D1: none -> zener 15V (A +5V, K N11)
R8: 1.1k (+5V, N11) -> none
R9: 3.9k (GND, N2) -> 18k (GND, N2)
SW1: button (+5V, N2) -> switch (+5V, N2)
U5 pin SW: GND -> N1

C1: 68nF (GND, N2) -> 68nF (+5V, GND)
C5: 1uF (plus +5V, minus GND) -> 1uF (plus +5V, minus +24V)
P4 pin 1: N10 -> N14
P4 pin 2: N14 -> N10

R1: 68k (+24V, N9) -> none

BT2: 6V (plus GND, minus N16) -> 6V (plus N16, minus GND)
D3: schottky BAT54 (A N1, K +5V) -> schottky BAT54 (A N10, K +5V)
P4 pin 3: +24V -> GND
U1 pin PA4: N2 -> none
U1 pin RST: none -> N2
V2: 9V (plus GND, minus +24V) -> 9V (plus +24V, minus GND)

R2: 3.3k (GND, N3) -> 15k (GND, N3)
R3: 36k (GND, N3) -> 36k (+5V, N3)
···
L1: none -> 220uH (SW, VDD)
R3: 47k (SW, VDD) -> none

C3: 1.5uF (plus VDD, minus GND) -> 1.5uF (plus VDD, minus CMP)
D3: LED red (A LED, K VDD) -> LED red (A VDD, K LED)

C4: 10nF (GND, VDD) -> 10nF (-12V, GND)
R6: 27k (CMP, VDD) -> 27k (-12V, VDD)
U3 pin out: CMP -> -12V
···
» **WHAT THIS TASK INVOLVES**: Answer with the count alone: how many lines in the data above have "plus" in them?

» **OUTPUT BELOW**: 4